• **What to produce**
Print the listing below line for line, without changing a single character.

Data records
##############################
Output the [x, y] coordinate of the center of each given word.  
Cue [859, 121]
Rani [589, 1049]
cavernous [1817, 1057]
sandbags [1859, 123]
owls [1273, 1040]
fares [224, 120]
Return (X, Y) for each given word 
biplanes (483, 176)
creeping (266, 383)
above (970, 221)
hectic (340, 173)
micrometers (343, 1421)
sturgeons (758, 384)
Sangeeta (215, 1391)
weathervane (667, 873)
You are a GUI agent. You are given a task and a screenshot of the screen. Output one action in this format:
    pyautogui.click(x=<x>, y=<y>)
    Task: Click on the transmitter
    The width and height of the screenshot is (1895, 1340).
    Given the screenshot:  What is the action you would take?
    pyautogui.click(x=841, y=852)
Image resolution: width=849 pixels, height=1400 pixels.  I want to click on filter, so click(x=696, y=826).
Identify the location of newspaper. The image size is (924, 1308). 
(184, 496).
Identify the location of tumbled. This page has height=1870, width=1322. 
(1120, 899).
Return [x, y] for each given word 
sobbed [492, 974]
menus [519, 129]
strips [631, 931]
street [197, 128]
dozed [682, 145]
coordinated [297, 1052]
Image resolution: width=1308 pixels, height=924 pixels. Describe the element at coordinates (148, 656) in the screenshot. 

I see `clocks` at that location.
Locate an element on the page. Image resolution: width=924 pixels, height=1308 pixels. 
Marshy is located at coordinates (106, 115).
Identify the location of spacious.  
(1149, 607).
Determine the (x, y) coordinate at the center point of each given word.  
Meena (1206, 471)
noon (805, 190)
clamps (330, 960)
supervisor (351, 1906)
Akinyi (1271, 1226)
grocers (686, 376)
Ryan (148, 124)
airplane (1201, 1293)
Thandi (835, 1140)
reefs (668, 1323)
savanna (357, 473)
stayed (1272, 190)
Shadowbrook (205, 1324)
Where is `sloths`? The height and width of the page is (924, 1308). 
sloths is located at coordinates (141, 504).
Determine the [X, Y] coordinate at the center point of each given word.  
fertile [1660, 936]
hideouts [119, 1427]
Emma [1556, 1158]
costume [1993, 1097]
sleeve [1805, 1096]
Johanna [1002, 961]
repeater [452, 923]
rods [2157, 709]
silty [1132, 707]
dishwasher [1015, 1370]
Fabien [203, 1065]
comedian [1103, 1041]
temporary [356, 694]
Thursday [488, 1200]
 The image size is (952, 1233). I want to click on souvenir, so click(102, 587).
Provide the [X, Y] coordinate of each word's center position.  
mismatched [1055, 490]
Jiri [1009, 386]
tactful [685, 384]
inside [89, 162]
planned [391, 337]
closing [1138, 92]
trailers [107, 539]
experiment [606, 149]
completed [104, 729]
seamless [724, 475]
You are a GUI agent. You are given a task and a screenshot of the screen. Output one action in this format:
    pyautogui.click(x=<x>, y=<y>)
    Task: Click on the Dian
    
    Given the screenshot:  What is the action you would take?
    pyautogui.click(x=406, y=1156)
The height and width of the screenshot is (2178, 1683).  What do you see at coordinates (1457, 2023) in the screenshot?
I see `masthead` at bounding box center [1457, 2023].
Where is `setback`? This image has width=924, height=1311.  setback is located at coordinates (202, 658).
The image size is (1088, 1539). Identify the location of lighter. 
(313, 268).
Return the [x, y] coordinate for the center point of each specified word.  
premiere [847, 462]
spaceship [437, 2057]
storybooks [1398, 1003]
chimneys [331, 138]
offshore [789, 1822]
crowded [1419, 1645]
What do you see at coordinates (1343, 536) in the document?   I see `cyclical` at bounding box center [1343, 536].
##############################
• **Solved exercise**
Output the [x, y] coordinate of the center of each given word.  
Cue [859, 121]
Rani [589, 1049]
cavernous [1817, 1057]
sandbags [1859, 123]
owls [1273, 1040]
fares [224, 120]
Return (X, Y) for each given word 
biplanes (483, 176)
creeping (266, 383)
above (970, 221)
hectic (340, 173)
micrometers (343, 1421)
sturgeons (758, 384)
Sangeeta (215, 1391)
weathervane (667, 873)
You are a GUI agent. You are given a task and a screenshot of the screen. Output one action in this format:
    pyautogui.click(x=<x>, y=<y>)
    Task: Click on the transmitter
    The width and height of the screenshot is (1895, 1340).
    Given the screenshot:  What is the action you would take?
    pyautogui.click(x=841, y=852)
Image resolution: width=849 pixels, height=1400 pixels.  I want to click on filter, so click(x=696, y=826).
Identify the location of newspaper. The image size is (924, 1308). 
(184, 496).
Identify the location of tumbled. This page has height=1870, width=1322. 
(1120, 899).
Return [x, y] for each given word 
sobbed [492, 974]
menus [519, 129]
strips [631, 931]
street [197, 128]
dozed [682, 145]
coordinated [297, 1052]
Image resolution: width=1308 pixels, height=924 pixels. Describe the element at coordinates (148, 656) in the screenshot. 

I see `clocks` at that location.
Locate an element on the page. Image resolution: width=924 pixels, height=1308 pixels. 
Marshy is located at coordinates (106, 115).
Identify the location of spacious.  
(1149, 607).
Determine the (x, y) coordinate at the center point of each given word.  
Meena (1206, 471)
noon (805, 190)
clamps (330, 960)
supervisor (351, 1906)
Akinyi (1271, 1226)
grocers (686, 376)
Ryan (148, 124)
airplane (1201, 1293)
Thandi (835, 1140)
reefs (668, 1323)
savanna (357, 473)
stayed (1272, 190)
Shadowbrook (205, 1324)
Where is `sloths`? The height and width of the page is (924, 1308). 
sloths is located at coordinates (141, 504).
Determine the [X, Y] coordinate at the center point of each given word.  
fertile [1660, 936]
hideouts [119, 1427]
Emma [1556, 1158]
costume [1993, 1097]
sleeve [1805, 1096]
Johanna [1002, 961]
repeater [452, 923]
rods [2157, 709]
silty [1132, 707]
dishwasher [1015, 1370]
Fabien [203, 1065]
comedian [1103, 1041]
temporary [356, 694]
Thursday [488, 1200]
 The image size is (952, 1233). I want to click on souvenir, so click(102, 587).
Provide the [X, Y] coordinate of each word's center position.  
mismatched [1055, 490]
Jiri [1009, 386]
tactful [685, 384]
inside [89, 162]
planned [391, 337]
closing [1138, 92]
trailers [107, 539]
experiment [606, 149]
completed [104, 729]
seamless [724, 475]
You are a GUI agent. You are given a task and a screenshot of the screen. Output one action in this format:
    pyautogui.click(x=<x>, y=<y>)
    Task: Click on the Dian
    
    Given the screenshot:  What is the action you would take?
    pyautogui.click(x=406, y=1156)
The height and width of the screenshot is (2178, 1683).  What do you see at coordinates (1457, 2023) in the screenshot?
I see `masthead` at bounding box center [1457, 2023].
Where is `setback`? This image has width=924, height=1311.  setback is located at coordinates (202, 658).
The image size is (1088, 1539). Identify the location of lighter. 
(313, 268).
Return the [x, y] coordinate for the center point of each specified word.  
premiere [847, 462]
spaceship [437, 2057]
storybooks [1398, 1003]
chimneys [331, 138]
offshore [789, 1822]
crowded [1419, 1645]
What do you see at coordinates (1343, 536) in the document?   I see `cyclical` at bounding box center [1343, 536].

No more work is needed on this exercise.